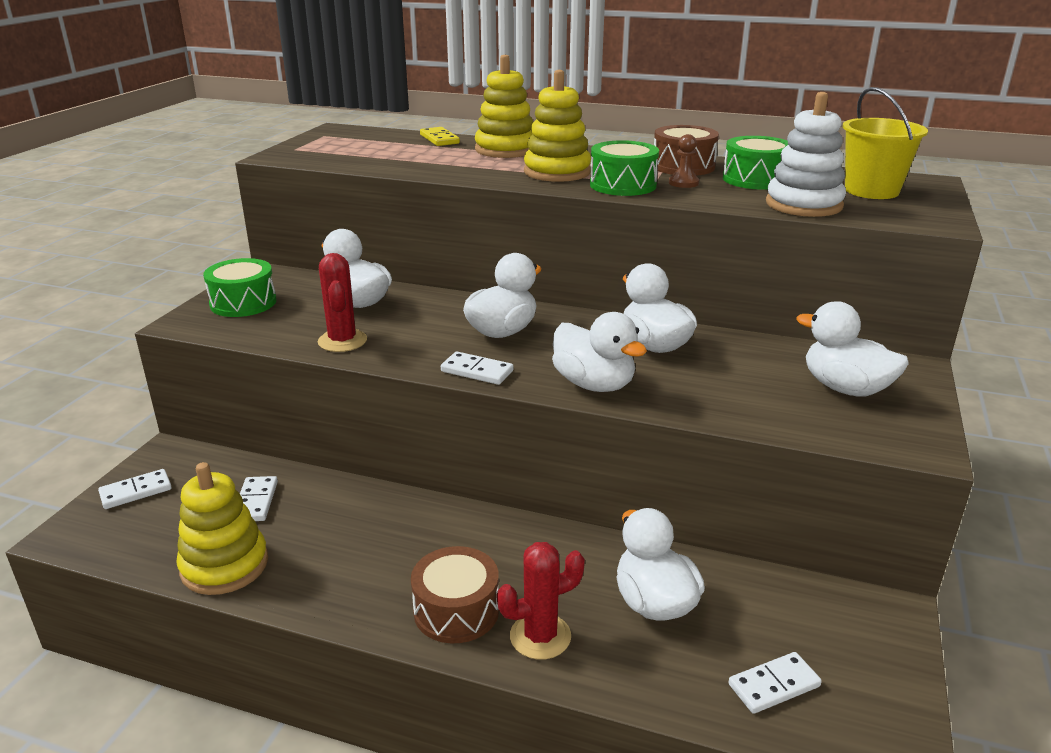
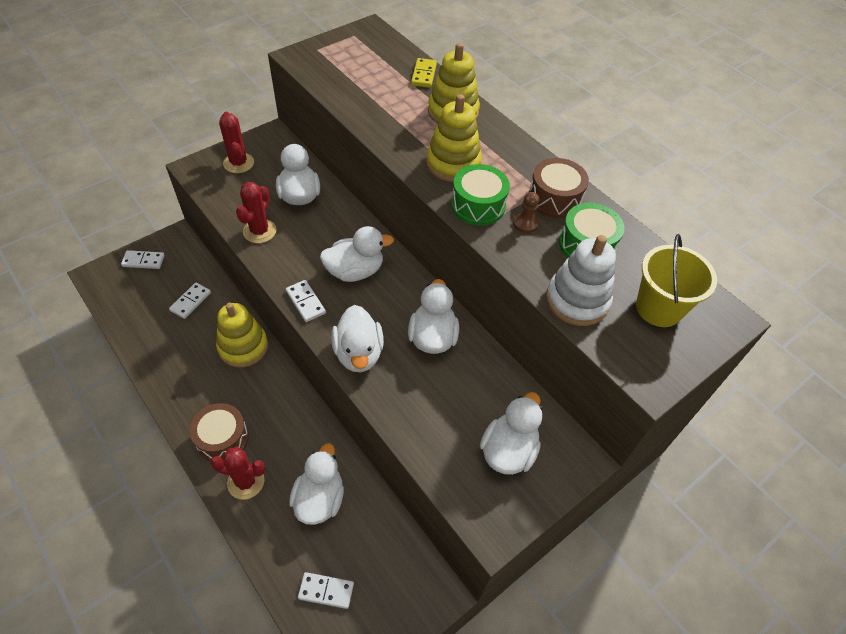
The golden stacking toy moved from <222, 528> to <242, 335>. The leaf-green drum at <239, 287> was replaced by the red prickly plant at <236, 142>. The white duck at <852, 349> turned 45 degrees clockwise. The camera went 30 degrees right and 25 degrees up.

────────

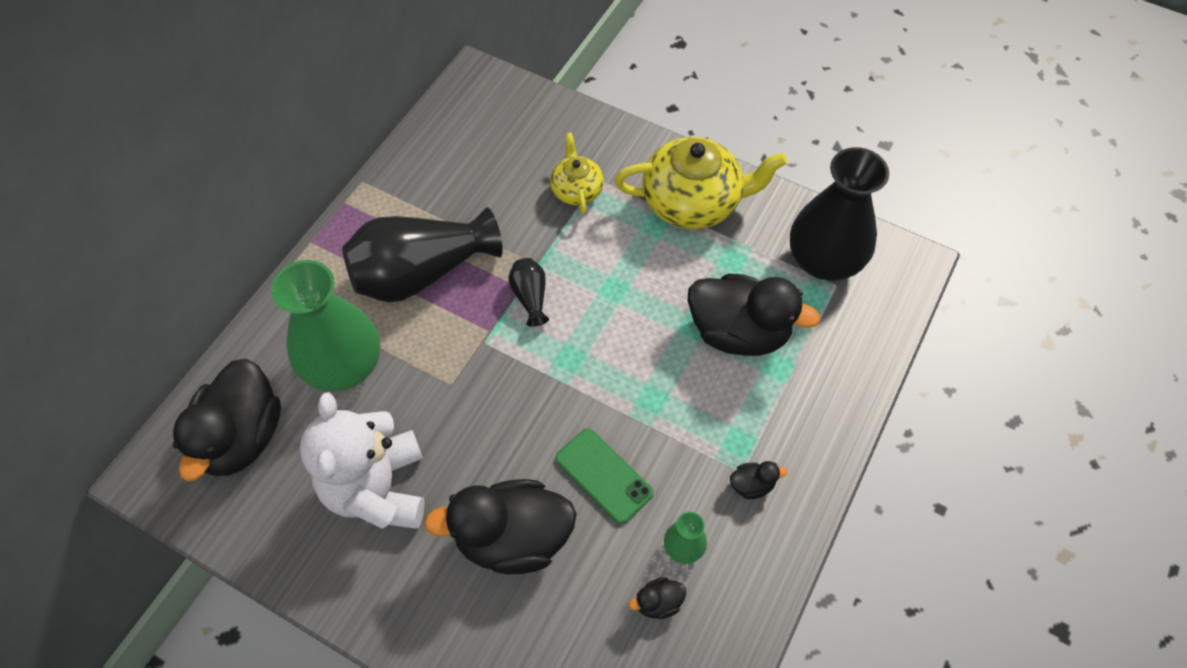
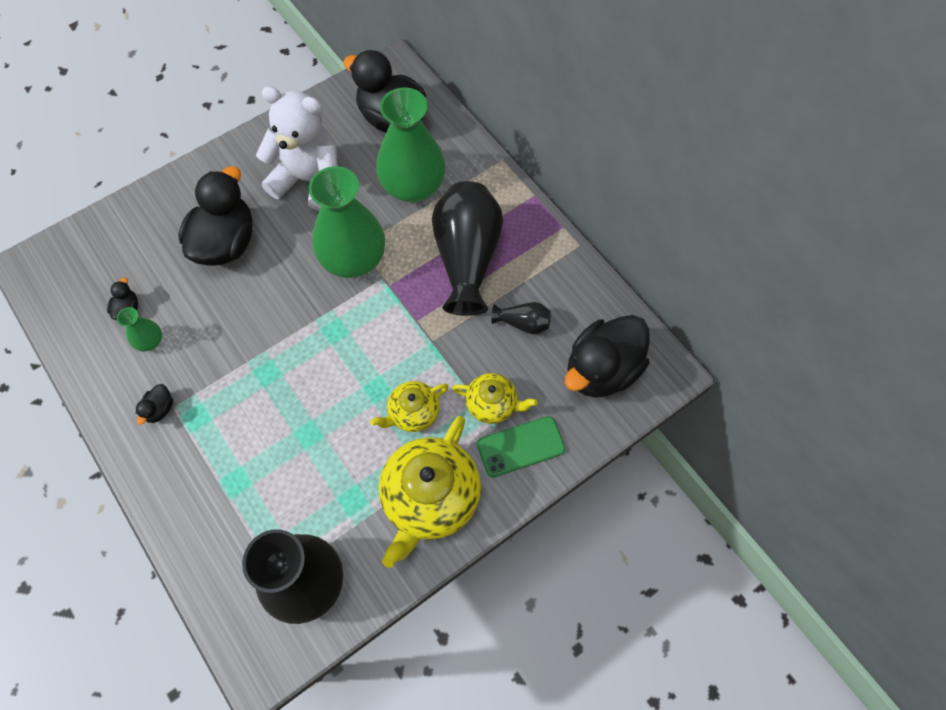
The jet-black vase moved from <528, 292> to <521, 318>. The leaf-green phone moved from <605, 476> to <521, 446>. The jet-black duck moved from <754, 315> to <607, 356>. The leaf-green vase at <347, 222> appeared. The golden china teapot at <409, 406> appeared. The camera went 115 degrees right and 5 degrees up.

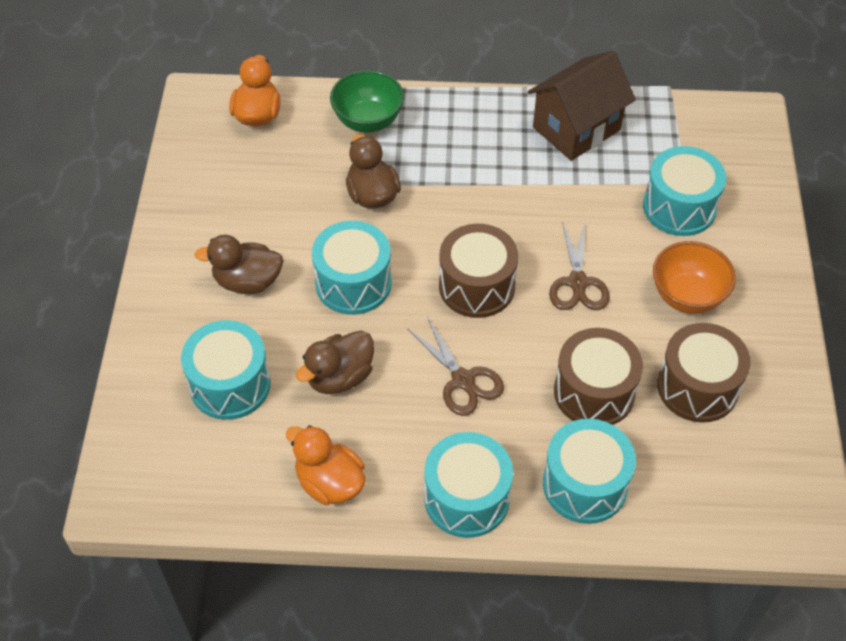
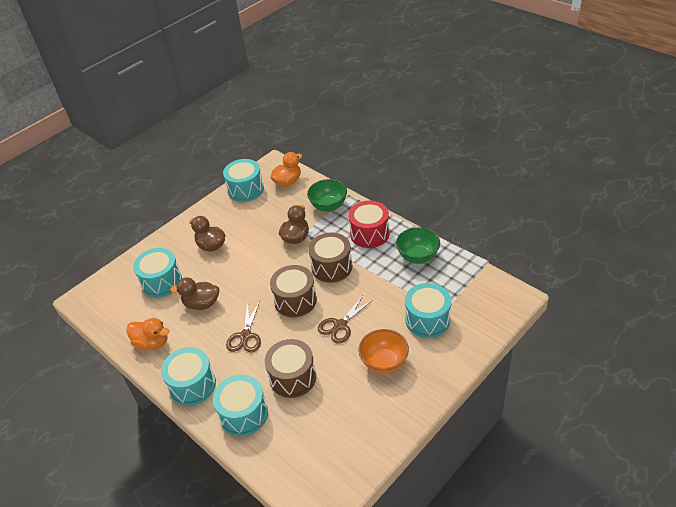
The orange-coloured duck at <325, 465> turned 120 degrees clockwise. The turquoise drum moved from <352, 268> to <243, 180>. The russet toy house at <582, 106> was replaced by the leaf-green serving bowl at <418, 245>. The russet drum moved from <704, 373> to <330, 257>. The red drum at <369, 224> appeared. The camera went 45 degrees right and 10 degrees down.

────────

#### Problem statement:
Retype only the lines above from the one with "The jet-black vase" through the one with "The orange-coloured duck", exactly and with both ends. Images stay out.

#### Your response:
The jet-black vase moved from <528, 292> to <521, 318>. The leaf-green phone moved from <605, 476> to <521, 446>. The jet-black duck moved from <754, 315> to <607, 356>. The leaf-green vase at <347, 222> appeared. The golden china teapot at <409, 406> appeared. The camera went 115 degrees right and 5 degrees up.

The orange-coloured duck at <325, 465> turned 120 degrees clockwise. The turquoise drum moved from <352, 268> to <243, 180>. The russet toy house at <582, 106> was replaced by the leaf-green serving bowl at <418, 245>. The russet drum moved from <704, 373> to <330, 257>. The red drum at <369, 224> appeared. The camera went 45 degrees right and 10 degrees down.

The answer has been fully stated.